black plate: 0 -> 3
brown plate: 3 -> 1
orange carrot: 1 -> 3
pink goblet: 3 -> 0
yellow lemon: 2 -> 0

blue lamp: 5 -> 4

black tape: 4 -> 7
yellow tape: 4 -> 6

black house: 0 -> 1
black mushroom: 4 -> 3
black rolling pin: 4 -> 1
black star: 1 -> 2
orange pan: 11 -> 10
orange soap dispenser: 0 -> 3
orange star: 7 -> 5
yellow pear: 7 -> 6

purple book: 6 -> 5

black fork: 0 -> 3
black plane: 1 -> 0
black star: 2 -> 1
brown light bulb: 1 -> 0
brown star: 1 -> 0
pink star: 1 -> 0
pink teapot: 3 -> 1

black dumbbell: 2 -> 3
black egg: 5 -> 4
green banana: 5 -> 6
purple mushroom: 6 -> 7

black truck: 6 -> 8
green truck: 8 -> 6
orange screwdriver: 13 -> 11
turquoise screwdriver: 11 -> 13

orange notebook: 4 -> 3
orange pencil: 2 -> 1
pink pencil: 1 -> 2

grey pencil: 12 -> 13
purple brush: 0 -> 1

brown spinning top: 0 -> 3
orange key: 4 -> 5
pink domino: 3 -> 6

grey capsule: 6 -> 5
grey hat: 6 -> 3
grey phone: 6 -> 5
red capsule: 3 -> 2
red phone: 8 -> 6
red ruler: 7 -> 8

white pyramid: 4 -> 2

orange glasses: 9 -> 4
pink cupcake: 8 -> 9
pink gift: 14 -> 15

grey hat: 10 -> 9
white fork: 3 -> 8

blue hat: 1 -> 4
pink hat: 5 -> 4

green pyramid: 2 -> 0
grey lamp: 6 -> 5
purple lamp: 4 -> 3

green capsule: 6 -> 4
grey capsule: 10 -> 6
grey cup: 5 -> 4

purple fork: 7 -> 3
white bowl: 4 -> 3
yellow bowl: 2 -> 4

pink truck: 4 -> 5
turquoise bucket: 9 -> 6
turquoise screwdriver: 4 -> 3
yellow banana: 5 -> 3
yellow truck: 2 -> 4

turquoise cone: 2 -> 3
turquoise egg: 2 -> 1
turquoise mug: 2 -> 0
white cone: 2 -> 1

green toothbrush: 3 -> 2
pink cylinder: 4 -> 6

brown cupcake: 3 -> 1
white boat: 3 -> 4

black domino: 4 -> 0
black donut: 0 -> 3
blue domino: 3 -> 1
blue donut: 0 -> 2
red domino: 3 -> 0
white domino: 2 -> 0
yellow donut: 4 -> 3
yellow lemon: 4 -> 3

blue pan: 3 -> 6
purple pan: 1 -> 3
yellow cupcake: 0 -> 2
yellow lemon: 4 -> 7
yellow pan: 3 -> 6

About this task: The records above are to be duplicated exactly, every one of them.

Answer for the task:
black plate: 0 -> 3
brown plate: 3 -> 1
orange carrot: 1 -> 3
pink goblet: 3 -> 0
yellow lemon: 2 -> 0

blue lamp: 5 -> 4

black tape: 4 -> 7
yellow tape: 4 -> 6

black house: 0 -> 1
black mushroom: 4 -> 3
black rolling pin: 4 -> 1
black star: 1 -> 2
orange pan: 11 -> 10
orange soap dispenser: 0 -> 3
orange star: 7 -> 5
yellow pear: 7 -> 6

purple book: 6 -> 5

black fork: 0 -> 3
black plane: 1 -> 0
black star: 2 -> 1
brown light bulb: 1 -> 0
brown star: 1 -> 0
pink star: 1 -> 0
pink teapot: 3 -> 1

black dumbbell: 2 -> 3
black egg: 5 -> 4
green banana: 5 -> 6
purple mushroom: 6 -> 7

black truck: 6 -> 8
green truck: 8 -> 6
orange screwdriver: 13 -> 11
turquoise screwdriver: 11 -> 13

orange notebook: 4 -> 3
orange pencil: 2 -> 1
pink pencil: 1 -> 2

grey pencil: 12 -> 13
purple brush: 0 -> 1

brown spinning top: 0 -> 3
orange key: 4 -> 5
pink domino: 3 -> 6

grey capsule: 6 -> 5
grey hat: 6 -> 3
grey phone: 6 -> 5
red capsule: 3 -> 2
red phone: 8 -> 6
red ruler: 7 -> 8

white pyramid: 4 -> 2

orange glasses: 9 -> 4
pink cupcake: 8 -> 9
pink gift: 14 -> 15

grey hat: 10 -> 9
white fork: 3 -> 8

blue hat: 1 -> 4
pink hat: 5 -> 4

green pyramid: 2 -> 0
grey lamp: 6 -> 5
purple lamp: 4 -> 3

green capsule: 6 -> 4
grey capsule: 10 -> 6
grey cup: 5 -> 4

purple fork: 7 -> 3
white bowl: 4 -> 3
yellow bowl: 2 -> 4

pink truck: 4 -> 5
turquoise bucket: 9 -> 6
turquoise screwdriver: 4 -> 3
yellow banana: 5 -> 3
yellow truck: 2 -> 4

turquoise cone: 2 -> 3
turquoise egg: 2 -> 1
turquoise mug: 2 -> 0
white cone: 2 -> 1

green toothbrush: 3 -> 2
pink cylinder: 4 -> 6

brown cupcake: 3 -> 1
white boat: 3 -> 4

black domino: 4 -> 0
black donut: 0 -> 3
blue domino: 3 -> 1
blue donut: 0 -> 2
red domino: 3 -> 0
white domino: 2 -> 0
yellow donut: 4 -> 3
yellow lemon: 4 -> 3

blue pan: 3 -> 6
purple pan: 1 -> 3
yellow cupcake: 0 -> 2
yellow lemon: 4 -> 7
yellow pan: 3 -> 6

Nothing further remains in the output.